[Activity] All of the data needs to be reproduced with no alterations.

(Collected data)

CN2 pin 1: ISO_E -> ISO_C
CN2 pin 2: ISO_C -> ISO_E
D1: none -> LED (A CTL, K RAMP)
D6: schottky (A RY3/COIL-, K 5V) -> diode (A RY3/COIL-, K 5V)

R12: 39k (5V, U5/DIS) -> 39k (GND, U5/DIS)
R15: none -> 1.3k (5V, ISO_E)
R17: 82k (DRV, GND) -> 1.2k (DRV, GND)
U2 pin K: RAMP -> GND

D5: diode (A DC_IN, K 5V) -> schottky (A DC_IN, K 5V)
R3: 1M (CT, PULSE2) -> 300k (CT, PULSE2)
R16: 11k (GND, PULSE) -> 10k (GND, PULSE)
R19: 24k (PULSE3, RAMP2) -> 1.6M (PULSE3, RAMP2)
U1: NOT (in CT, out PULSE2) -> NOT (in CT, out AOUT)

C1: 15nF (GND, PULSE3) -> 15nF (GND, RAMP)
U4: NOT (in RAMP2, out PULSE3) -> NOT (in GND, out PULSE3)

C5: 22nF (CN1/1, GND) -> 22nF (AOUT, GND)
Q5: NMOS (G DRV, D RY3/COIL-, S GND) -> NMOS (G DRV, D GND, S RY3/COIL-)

[Output for this task]
CN2 pin 1: ISO_E -> ISO_C
CN2 pin 2: ISO_C -> ISO_E
D1: none -> LED (A CTL, K RAMP)
D6: schottky (A RY3/COIL-, K 5V) -> diode (A RY3/COIL-, K 5V)

R12: 39k (5V, U5/DIS) -> 39k (GND, U5/DIS)
R15: none -> 1.3k (5V, ISO_E)
R17: 82k (DRV, GND) -> 1.2k (DRV, GND)
U2 pin K: RAMP -> GND

D5: diode (A DC_IN, K 5V) -> schottky (A DC_IN, K 5V)
R3: 1M (CT, PULSE2) -> 300k (CT, PULSE2)
R16: 11k (GND, PULSE) -> 10k (GND, PULSE)
R19: 24k (PULSE3, RAMP2) -> 1.6M (PULSE3, RAMP2)
U1: NOT (in CT, out PULSE2) -> NOT (in CT, out AOUT)

C1: 15nF (GND, PULSE3) -> 15nF (GND, RAMP)
U4: NOT (in RAMP2, out PULSE3) -> NOT (in GND, out PULSE3)

C5: 22nF (CN1/1, GND) -> 22nF (AOUT, GND)
Q5: NMOS (G DRV, D RY3/COIL-, S GND) -> NMOS (G DRV, D GND, S RY3/COIL-)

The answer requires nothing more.